Records from a data collection =
##############################

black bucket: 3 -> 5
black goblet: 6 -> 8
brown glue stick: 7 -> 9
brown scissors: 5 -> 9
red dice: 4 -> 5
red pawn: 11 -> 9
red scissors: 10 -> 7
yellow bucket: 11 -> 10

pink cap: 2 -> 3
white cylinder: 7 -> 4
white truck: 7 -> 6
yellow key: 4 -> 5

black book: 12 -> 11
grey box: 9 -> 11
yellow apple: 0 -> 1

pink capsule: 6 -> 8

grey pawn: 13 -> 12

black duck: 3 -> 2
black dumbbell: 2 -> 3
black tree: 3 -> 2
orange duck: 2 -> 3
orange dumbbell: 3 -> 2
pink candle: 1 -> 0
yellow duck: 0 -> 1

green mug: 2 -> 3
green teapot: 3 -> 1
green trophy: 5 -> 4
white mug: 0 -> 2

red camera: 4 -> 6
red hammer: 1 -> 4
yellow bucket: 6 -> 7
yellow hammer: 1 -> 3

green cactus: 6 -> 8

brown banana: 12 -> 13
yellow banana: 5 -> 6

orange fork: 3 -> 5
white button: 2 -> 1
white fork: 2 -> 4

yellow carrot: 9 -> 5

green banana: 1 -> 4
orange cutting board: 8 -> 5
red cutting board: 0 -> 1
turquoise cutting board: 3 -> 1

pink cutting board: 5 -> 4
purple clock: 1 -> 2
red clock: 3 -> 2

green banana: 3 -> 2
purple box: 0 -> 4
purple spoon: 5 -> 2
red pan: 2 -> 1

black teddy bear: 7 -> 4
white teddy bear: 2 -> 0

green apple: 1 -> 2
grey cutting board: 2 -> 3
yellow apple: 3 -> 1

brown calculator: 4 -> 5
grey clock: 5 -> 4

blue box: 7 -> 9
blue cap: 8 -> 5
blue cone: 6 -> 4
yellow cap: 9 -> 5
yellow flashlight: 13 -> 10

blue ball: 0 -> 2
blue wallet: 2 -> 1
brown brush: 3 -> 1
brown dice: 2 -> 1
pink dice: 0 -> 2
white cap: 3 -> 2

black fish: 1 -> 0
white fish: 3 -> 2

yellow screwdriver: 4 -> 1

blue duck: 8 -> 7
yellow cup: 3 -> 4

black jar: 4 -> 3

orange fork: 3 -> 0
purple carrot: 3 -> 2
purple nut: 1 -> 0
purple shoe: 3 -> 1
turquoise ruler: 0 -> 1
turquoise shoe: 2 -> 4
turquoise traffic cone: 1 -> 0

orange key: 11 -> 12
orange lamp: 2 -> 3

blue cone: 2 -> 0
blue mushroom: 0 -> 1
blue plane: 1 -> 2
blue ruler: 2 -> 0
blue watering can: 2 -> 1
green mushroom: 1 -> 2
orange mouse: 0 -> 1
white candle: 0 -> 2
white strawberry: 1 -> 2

##############################

What the task requires =
When a line in the data holds the word "banana", show that line.

Exercise solution =
brown banana: 12 -> 13
yellow banana: 5 -> 6
green banana: 1 -> 4
green banana: 3 -> 2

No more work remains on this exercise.